Dataset rows:

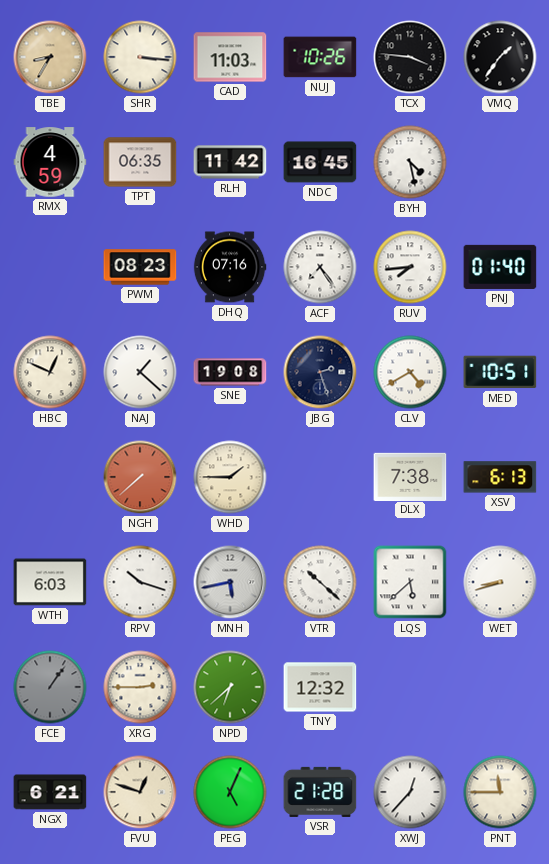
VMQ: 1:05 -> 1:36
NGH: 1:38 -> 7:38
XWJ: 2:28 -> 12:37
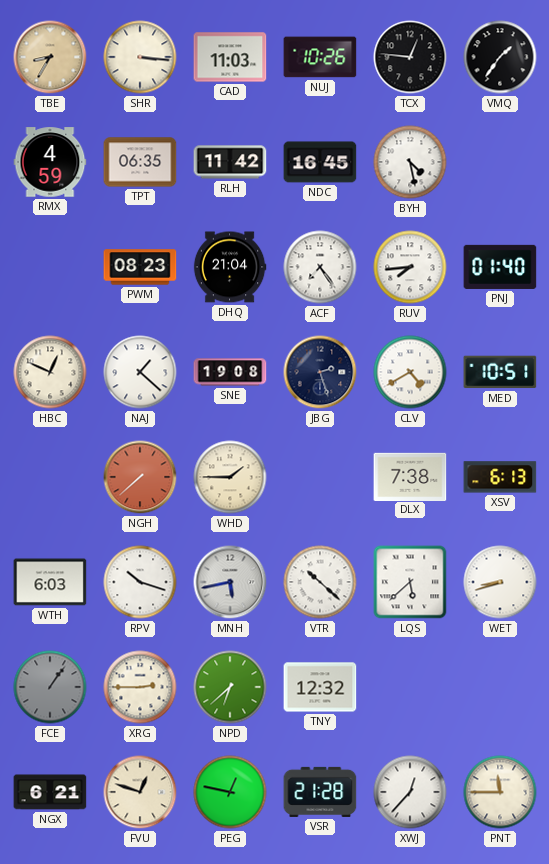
TCX: 3:46 -> 12:46
DHQ: 07:16 -> 21:04
PEG: 5:04 -> 12:47
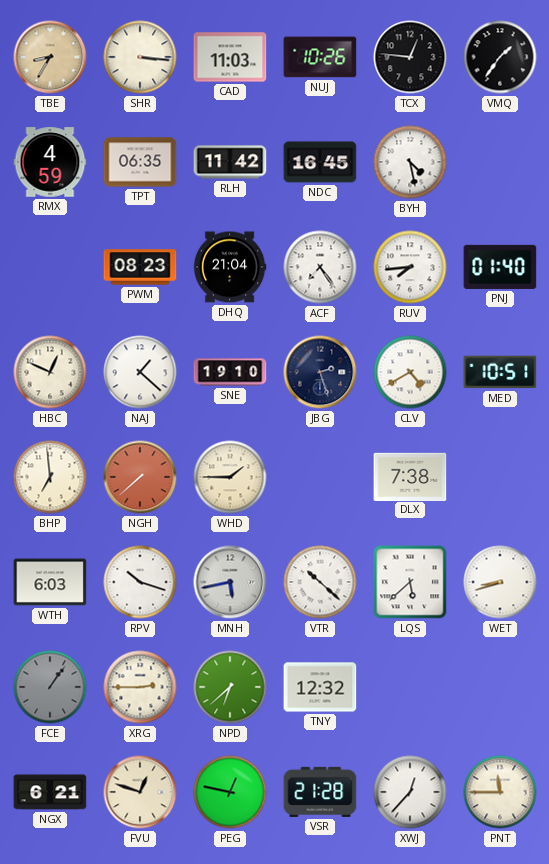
SNE: 19:08 -> 19:10
BHP: none -> 6:59
XSV: 6:13 -> none
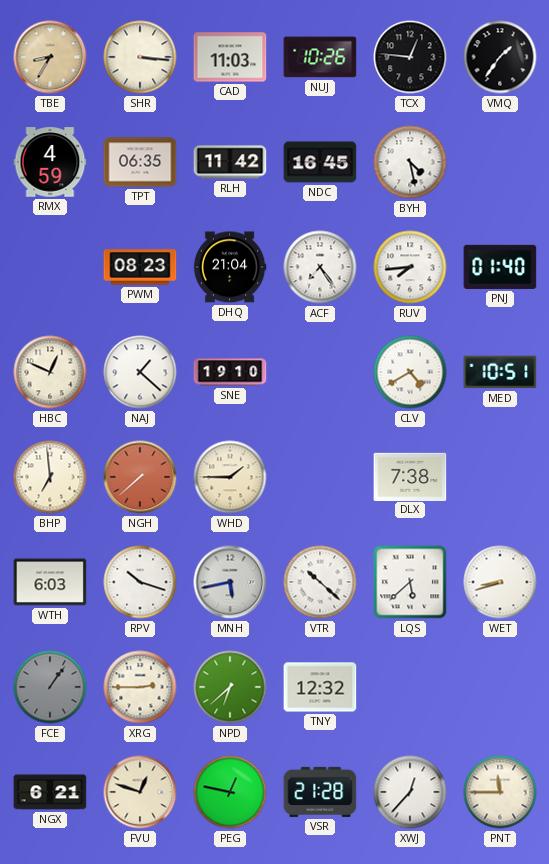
JBG: 2:27 -> none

● **Written task**:
Copy every line of the records above verbatim, omitting the picture markers.

● **Answer**:
VMQ: 1:05 -> 1:36
NGH: 1:38 -> 7:38
XWJ: 2:28 -> 12:37
TCX: 3:46 -> 12:46
DHQ: 07:16 -> 21:04
PEG: 5:04 -> 12:47
SNE: 19:08 -> 19:10
BHP: none -> 6:59
XSV: 6:13 -> none
JBG: 2:27 -> none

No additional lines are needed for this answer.